• PROMPT
Report each line of the listing below that contains the string "with", copying every such line in full.

begin INPUT RECORDS

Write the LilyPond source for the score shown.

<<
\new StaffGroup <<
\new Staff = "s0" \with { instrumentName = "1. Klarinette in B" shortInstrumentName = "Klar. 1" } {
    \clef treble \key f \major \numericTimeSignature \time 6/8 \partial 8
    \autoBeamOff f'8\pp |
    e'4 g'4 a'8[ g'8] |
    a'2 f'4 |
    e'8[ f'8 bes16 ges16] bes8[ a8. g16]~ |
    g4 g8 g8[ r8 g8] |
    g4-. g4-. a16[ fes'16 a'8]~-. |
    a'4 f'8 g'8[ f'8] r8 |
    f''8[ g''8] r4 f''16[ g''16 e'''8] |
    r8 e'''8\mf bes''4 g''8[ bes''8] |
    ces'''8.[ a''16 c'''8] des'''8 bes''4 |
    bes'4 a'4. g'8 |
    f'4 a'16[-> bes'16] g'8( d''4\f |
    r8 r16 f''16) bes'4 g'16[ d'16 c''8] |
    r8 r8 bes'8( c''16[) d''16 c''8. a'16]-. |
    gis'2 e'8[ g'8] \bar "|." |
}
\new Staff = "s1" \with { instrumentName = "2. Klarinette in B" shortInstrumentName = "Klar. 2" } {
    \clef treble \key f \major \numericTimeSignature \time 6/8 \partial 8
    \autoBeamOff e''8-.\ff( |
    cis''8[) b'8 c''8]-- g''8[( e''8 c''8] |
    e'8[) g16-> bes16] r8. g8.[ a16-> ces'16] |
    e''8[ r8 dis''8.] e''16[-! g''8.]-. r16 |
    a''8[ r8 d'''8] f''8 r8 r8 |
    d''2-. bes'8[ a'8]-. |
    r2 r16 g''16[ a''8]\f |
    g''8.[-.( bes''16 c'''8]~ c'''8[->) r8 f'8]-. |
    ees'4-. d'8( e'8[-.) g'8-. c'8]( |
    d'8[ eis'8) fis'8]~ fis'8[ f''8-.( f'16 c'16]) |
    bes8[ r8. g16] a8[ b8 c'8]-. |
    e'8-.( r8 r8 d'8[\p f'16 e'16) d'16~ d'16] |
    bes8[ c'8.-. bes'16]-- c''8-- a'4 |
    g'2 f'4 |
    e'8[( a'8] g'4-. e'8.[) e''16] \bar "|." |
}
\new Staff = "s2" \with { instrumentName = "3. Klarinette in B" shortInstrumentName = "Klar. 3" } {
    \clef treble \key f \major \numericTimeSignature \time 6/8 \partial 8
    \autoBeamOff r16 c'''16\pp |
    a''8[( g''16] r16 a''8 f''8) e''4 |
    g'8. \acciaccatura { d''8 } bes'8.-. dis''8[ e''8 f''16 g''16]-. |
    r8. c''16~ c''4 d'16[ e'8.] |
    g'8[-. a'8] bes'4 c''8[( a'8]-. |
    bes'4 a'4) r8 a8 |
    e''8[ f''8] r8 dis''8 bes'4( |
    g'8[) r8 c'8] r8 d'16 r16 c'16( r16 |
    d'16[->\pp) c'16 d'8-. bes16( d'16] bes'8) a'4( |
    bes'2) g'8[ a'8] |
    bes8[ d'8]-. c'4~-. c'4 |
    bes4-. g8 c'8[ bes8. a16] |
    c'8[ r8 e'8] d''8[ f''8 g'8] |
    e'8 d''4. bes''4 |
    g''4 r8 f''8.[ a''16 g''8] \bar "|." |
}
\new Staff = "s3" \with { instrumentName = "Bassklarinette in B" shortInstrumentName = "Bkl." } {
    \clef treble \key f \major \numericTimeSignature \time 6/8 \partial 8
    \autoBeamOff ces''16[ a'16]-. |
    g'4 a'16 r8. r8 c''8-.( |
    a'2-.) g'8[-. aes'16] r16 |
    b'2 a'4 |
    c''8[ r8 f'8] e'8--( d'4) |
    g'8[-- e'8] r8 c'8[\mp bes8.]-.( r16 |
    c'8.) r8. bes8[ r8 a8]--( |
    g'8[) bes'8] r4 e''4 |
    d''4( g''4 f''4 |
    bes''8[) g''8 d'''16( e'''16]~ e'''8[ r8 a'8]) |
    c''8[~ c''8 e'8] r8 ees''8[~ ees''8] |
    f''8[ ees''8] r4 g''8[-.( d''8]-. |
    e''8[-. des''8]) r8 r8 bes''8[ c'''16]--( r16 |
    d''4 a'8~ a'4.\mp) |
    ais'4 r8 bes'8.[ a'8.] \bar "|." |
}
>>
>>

end INPUT RECORDS

• TASK RESPONSE
\new Staff = "s0" \with { instrumentName = "1. Klarinette in B" shortInstrumentName = "Klar. 1" } {
\new Staff = "s1" \with { instrumentName = "2. Klarinette in B" shortInstrumentName = "Klar. 2" } {
\new Staff = "s2" \with { instrumentName = "3. Klarinette in B" shortInstrumentName = "Klar. 3" } {
\new Staff = "s3" \with { instrumentName = "Bassklarinette in B" shortInstrumentName = "Bkl." } {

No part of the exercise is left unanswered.